Without the images, reproduce each line of the material exactly.

- _INFORMATION SUPPLIED_:
■ ■ ■ ■ ■ ■ ■
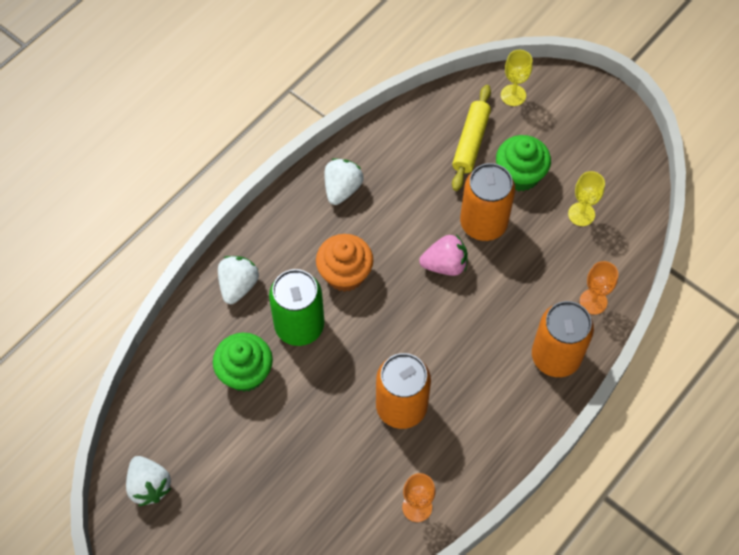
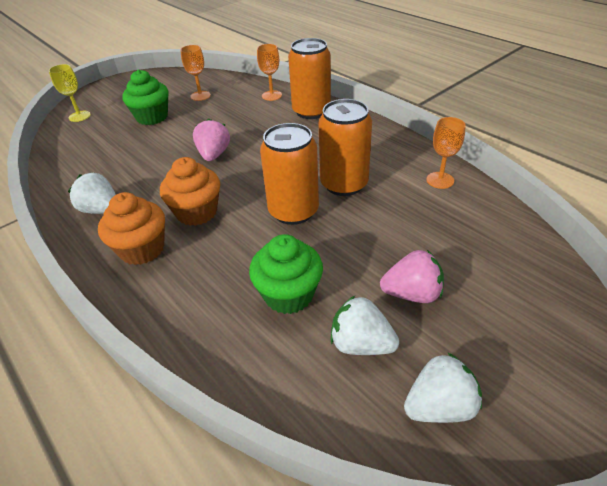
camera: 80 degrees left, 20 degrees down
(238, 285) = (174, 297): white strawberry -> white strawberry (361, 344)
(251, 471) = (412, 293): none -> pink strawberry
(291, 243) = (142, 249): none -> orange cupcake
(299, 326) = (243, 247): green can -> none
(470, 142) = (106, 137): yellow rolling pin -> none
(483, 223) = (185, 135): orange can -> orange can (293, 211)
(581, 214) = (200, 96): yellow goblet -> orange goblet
■ ■ ■ ■ ■ ■ ■
- _RESPONSE_:
camera: 80 degrees left, 20 degrees down
(238, 285) = (174, 297): white strawberry -> white strawberry (361, 344)
(251, 471) = (412, 293): none -> pink strawberry
(291, 243) = (142, 249): none -> orange cupcake
(299, 326) = (243, 247): green can -> none
(470, 142) = (106, 137): yellow rolling pin -> none
(483, 223) = (185, 135): orange can -> orange can (293, 211)
(581, 214) = (200, 96): yellow goblet -> orange goblet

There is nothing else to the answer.